◆ What needs to be done ◆
In the entries, find all lines that hold the word "cyan" and copy them.
[Source material Boundary: Start]
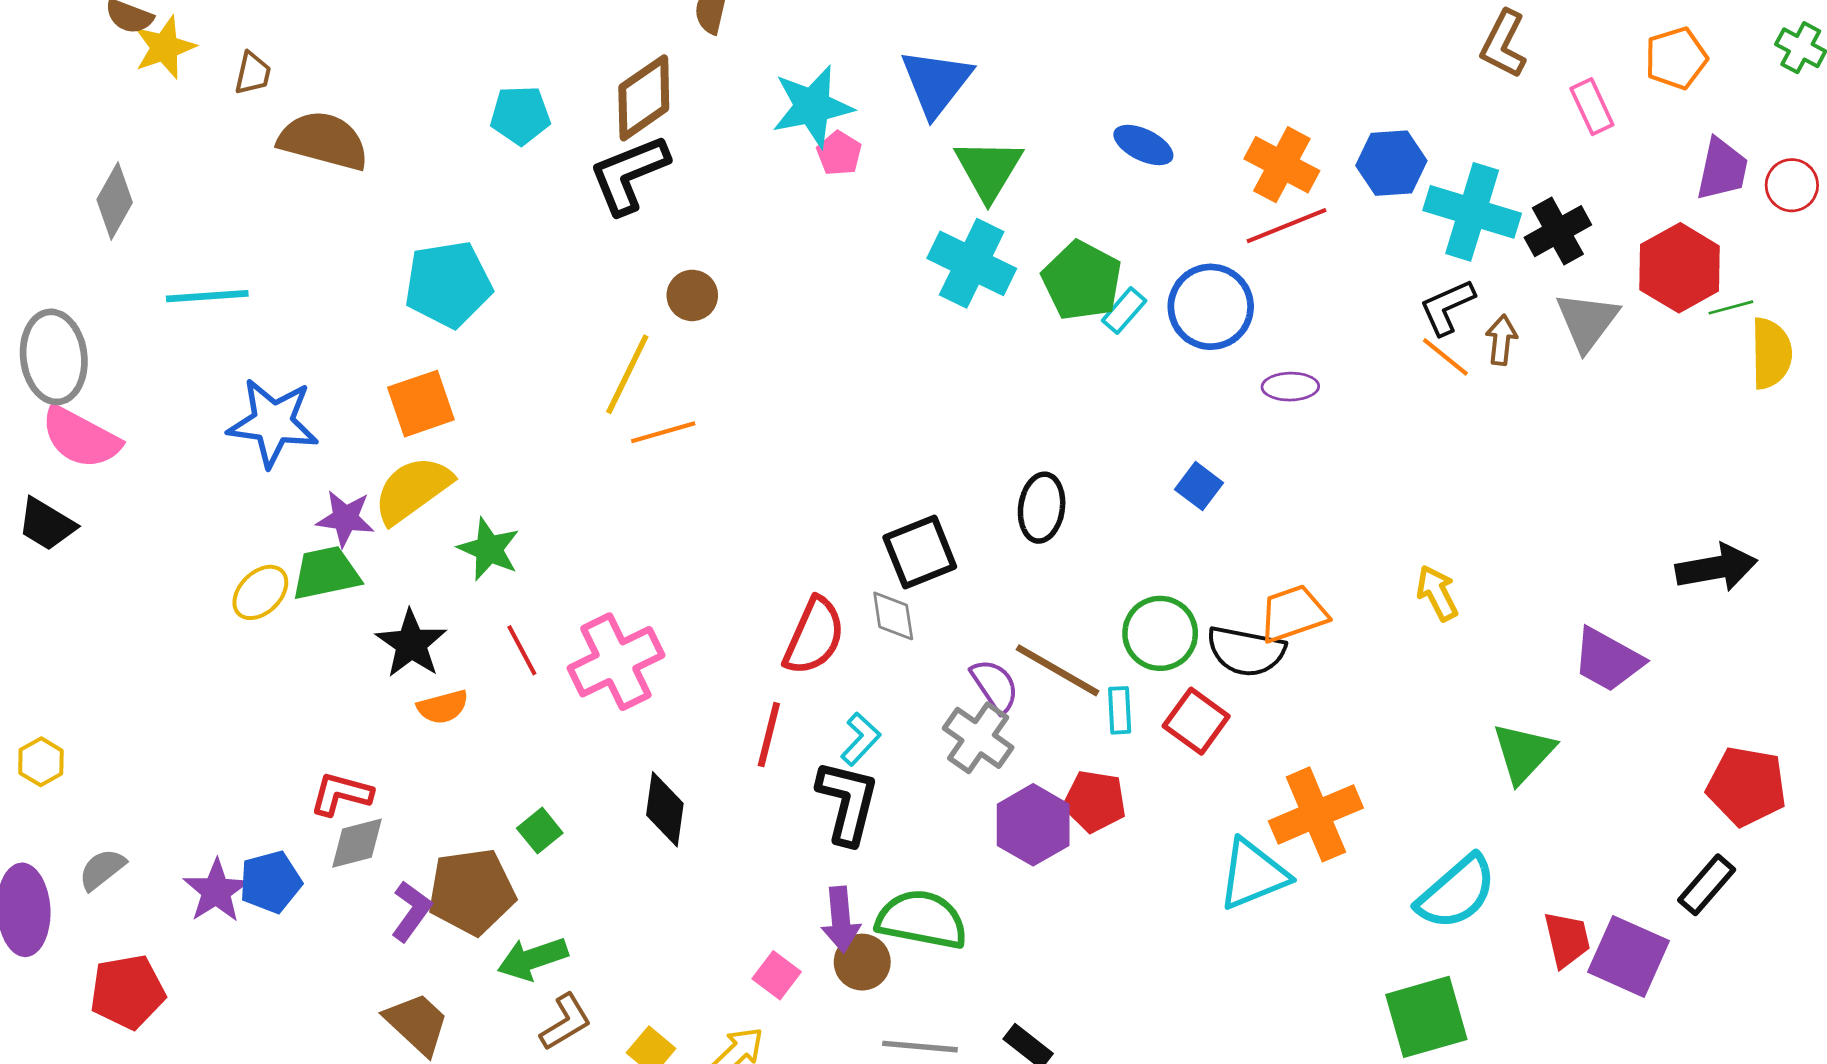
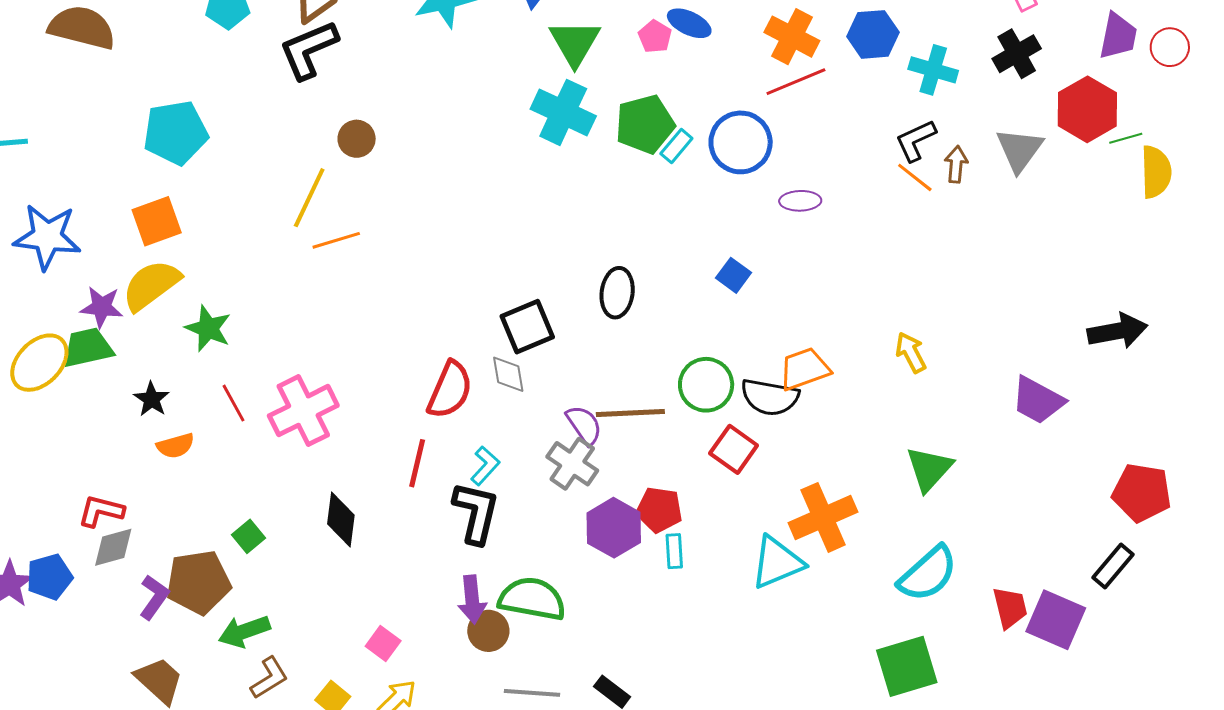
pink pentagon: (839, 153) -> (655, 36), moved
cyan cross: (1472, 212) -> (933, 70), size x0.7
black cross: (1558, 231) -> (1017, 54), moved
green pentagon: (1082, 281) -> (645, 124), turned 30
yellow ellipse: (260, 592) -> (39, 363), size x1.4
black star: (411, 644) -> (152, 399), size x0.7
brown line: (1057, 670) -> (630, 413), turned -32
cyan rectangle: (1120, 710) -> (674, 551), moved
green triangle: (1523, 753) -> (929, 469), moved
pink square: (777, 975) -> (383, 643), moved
[Source material Boundary: End]
[Source material Boundary: Start]
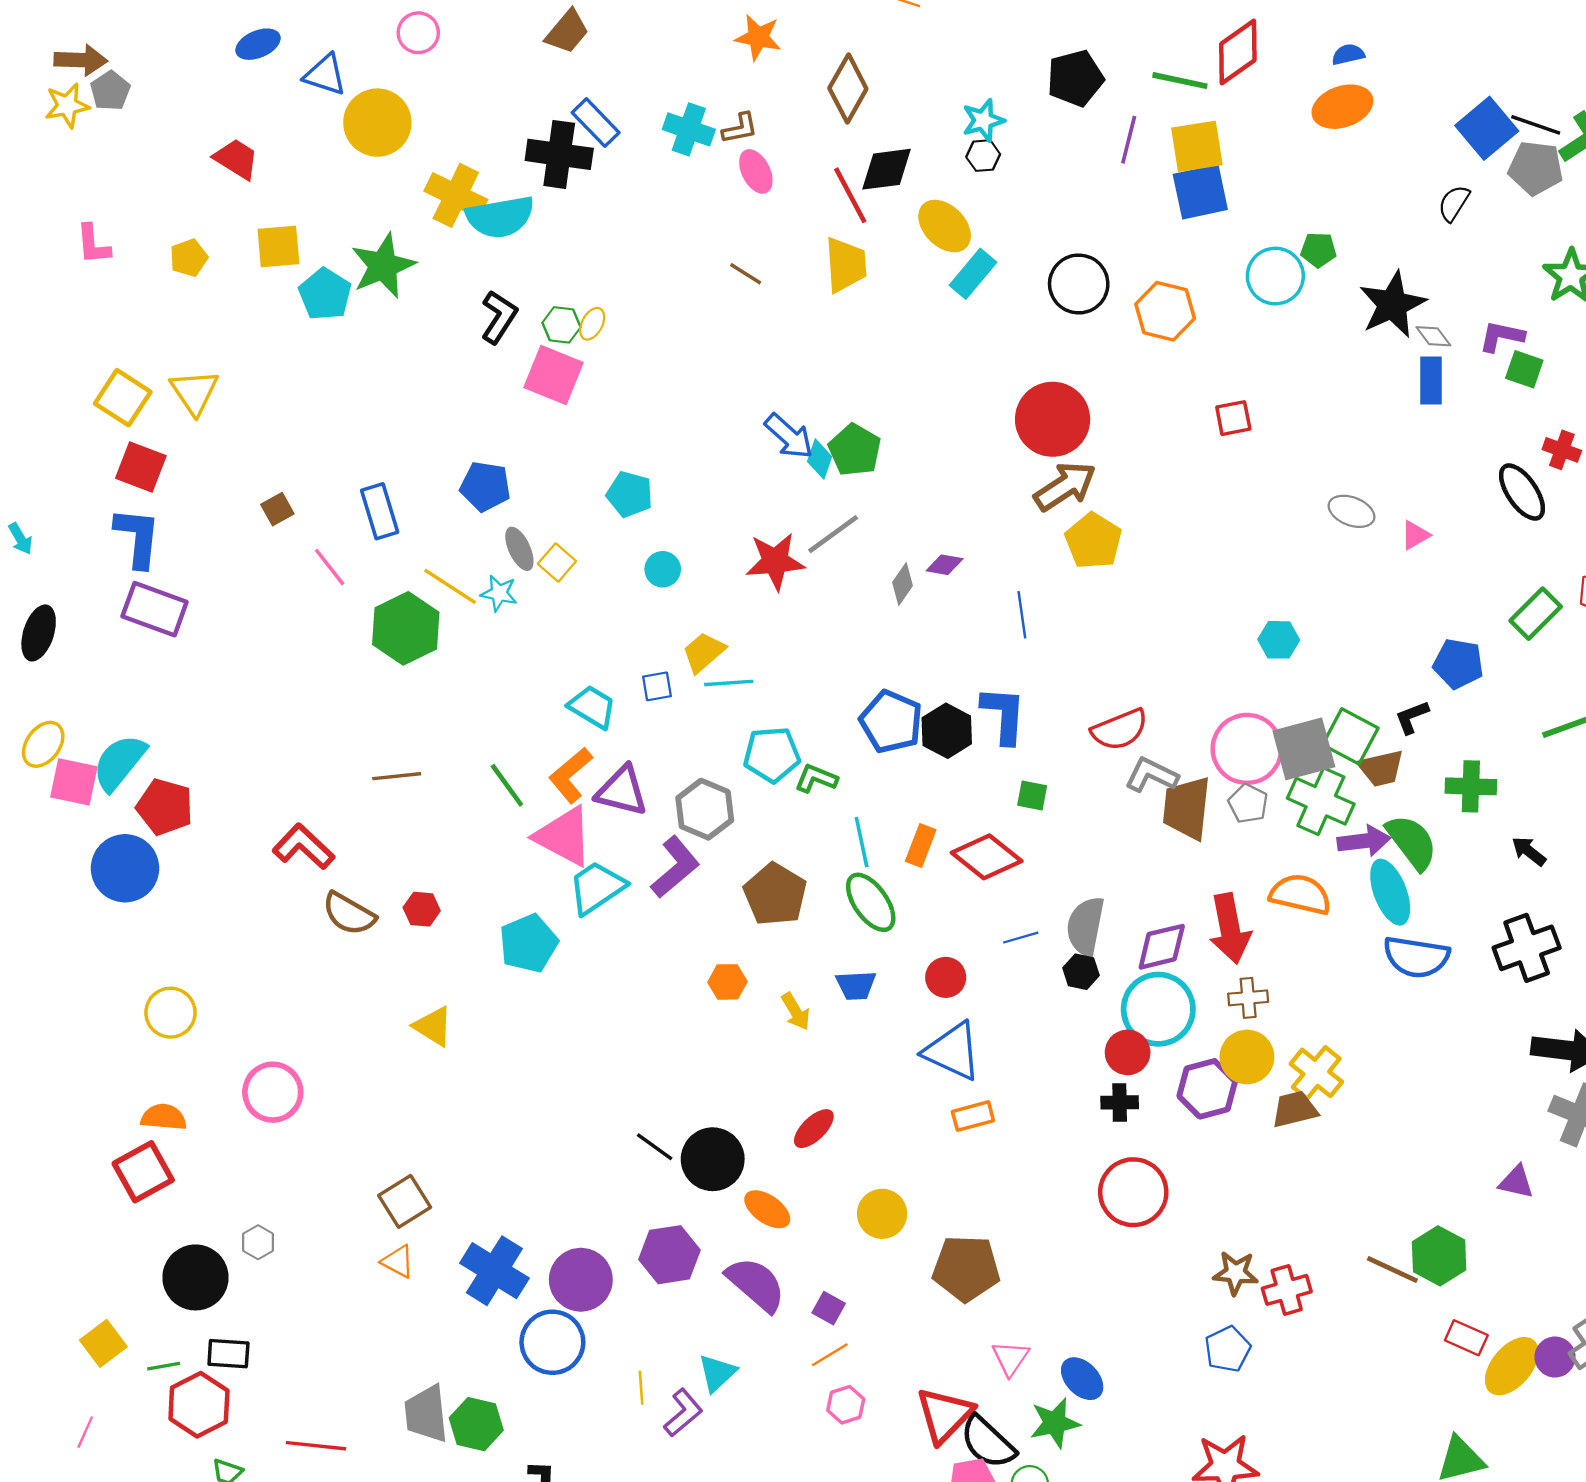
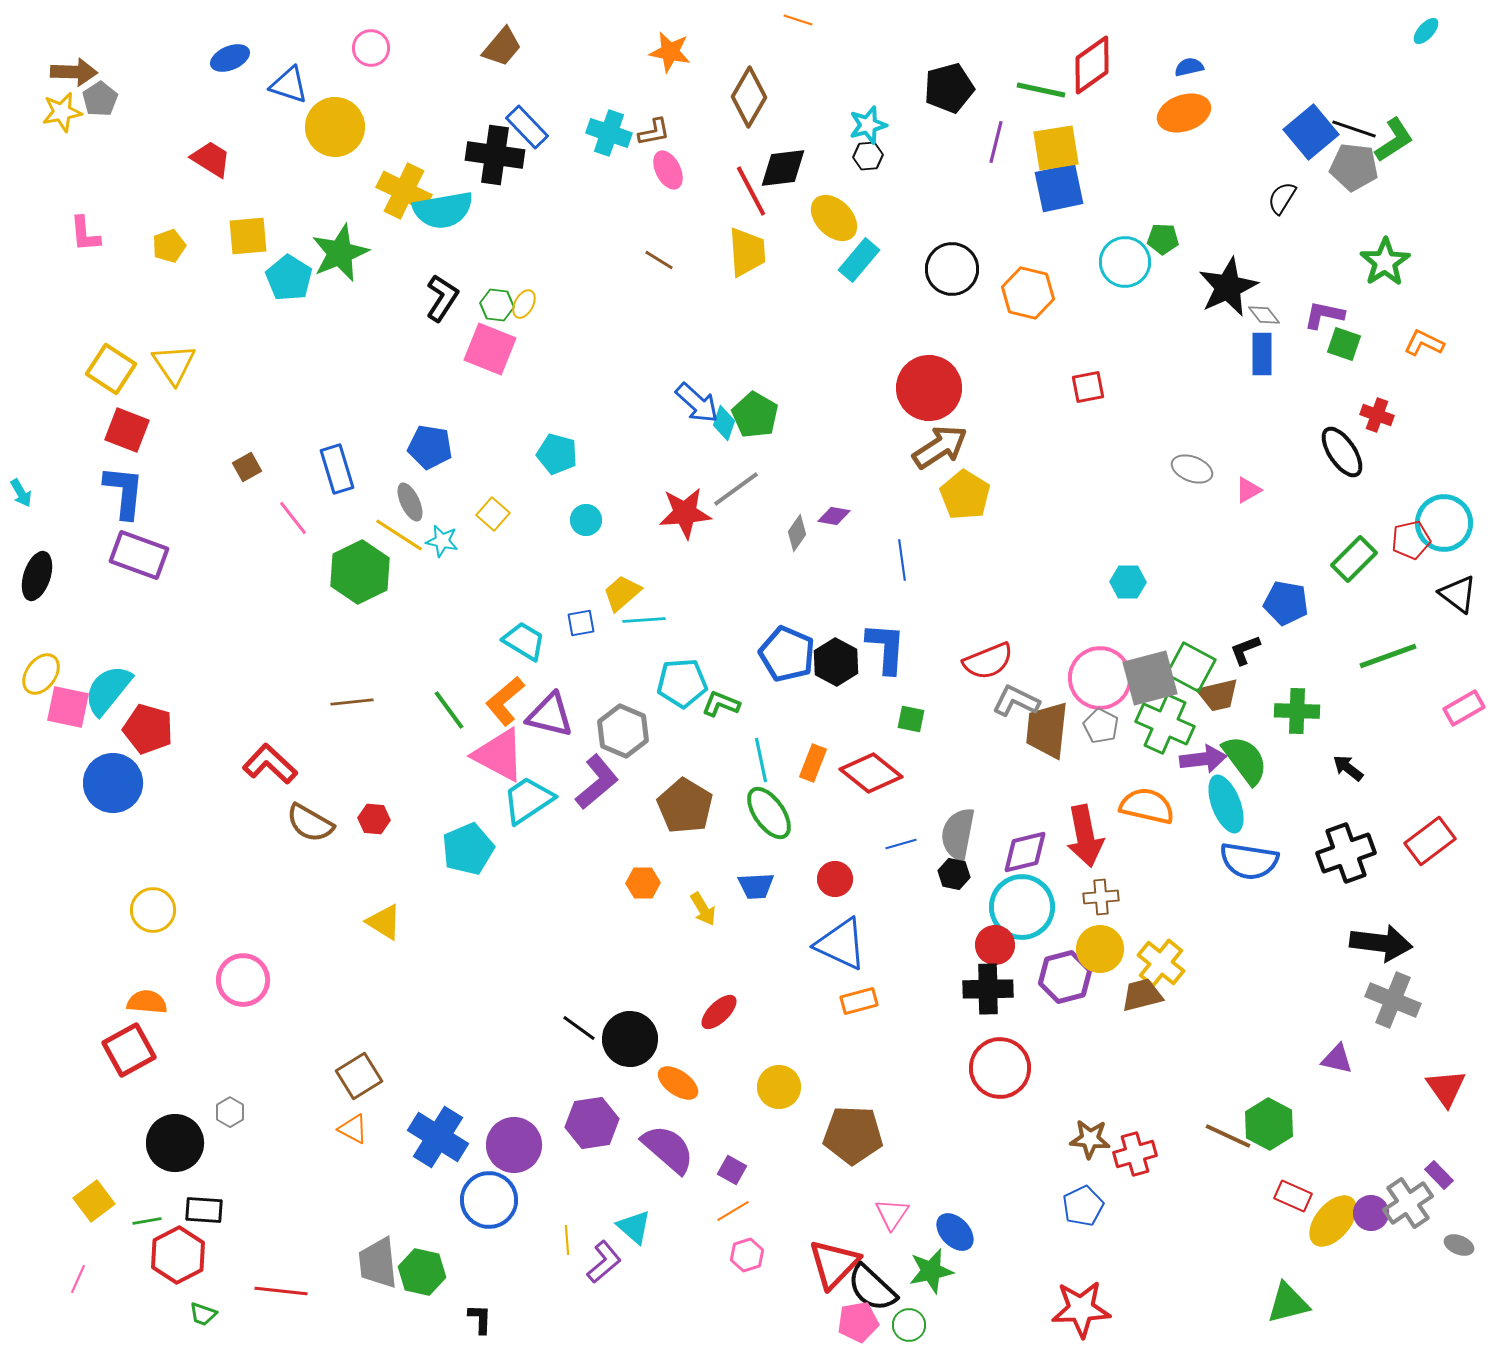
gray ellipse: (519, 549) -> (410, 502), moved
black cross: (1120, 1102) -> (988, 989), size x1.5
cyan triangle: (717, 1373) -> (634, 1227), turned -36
[Source material Boundary: End]
◆ Exercise answer ◆
cyan cross: (1472, 212) -> (933, 70), size x0.7
cyan rectangle: (1120, 710) -> (674, 551), moved
cyan triangle: (717, 1373) -> (634, 1227), turned -36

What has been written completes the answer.